WHAT NEEDS TO BE DONE> Give back every record exactly, images excluded.

DATA EXTRACT>

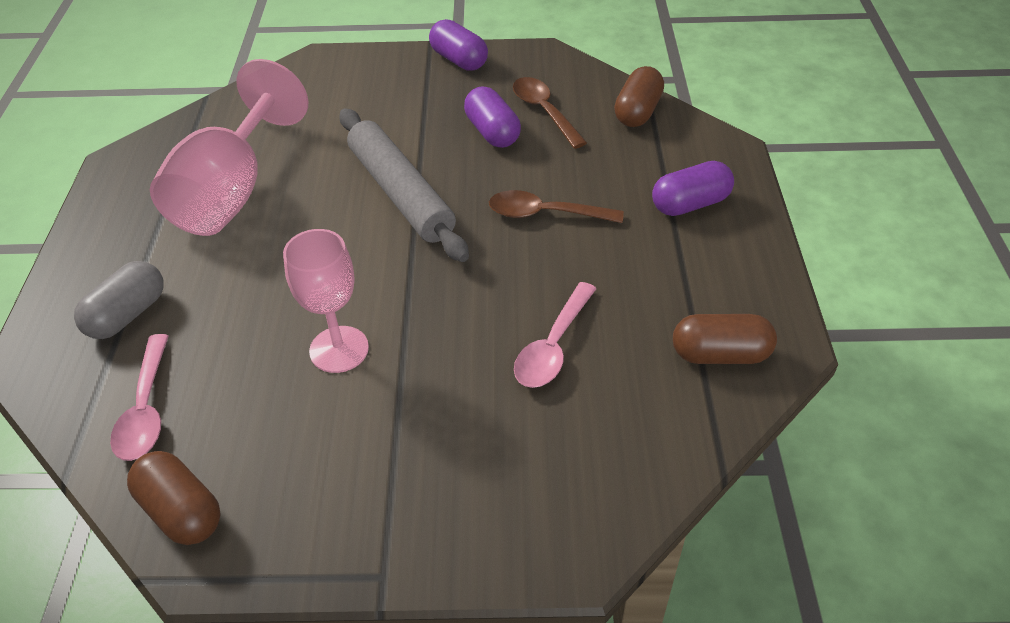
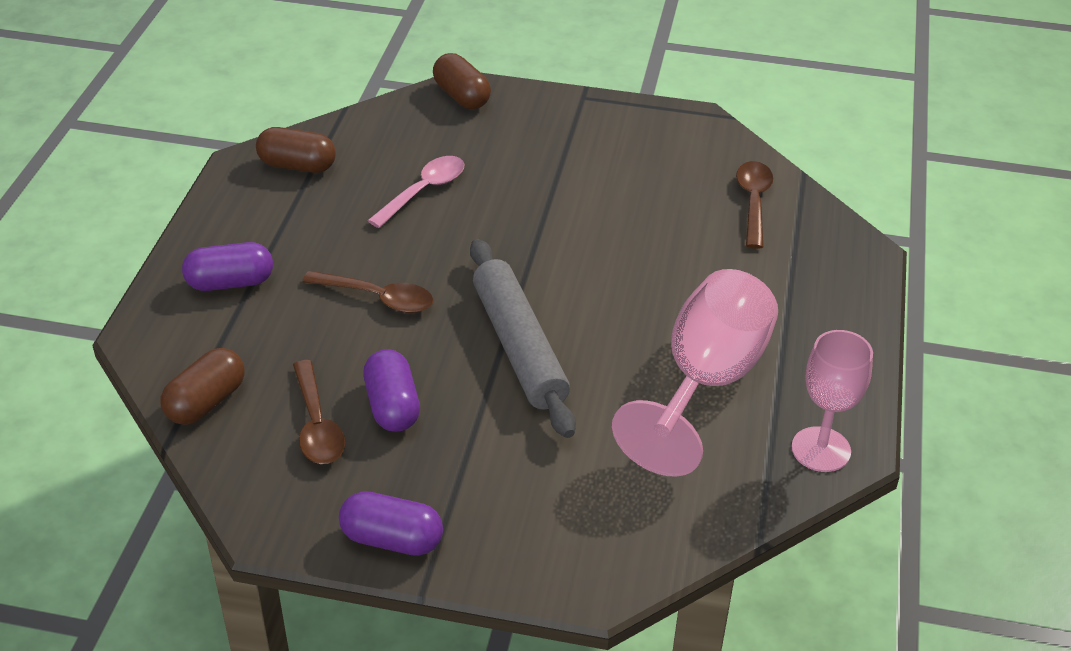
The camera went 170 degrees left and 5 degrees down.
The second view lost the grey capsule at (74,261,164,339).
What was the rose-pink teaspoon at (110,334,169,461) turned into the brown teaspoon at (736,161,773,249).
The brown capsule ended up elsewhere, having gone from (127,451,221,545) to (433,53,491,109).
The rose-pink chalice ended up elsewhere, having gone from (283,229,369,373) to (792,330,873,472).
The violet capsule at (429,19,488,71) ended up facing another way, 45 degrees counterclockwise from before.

SOLUTION TO THE PROBLEM>
The camera went 170 degrees left and 5 degrees down.
The second view lost the grey capsule at (74,261,164,339).
What was the rose-pink teaspoon at (110,334,169,461) turned into the brown teaspoon at (736,161,773,249).
The brown capsule ended up elsewhere, having gone from (127,451,221,545) to (433,53,491,109).
The rose-pink chalice ended up elsewhere, having gone from (283,229,369,373) to (792,330,873,472).
The violet capsule at (429,19,488,71) ended up facing another way, 45 degrees counterclockwise from before.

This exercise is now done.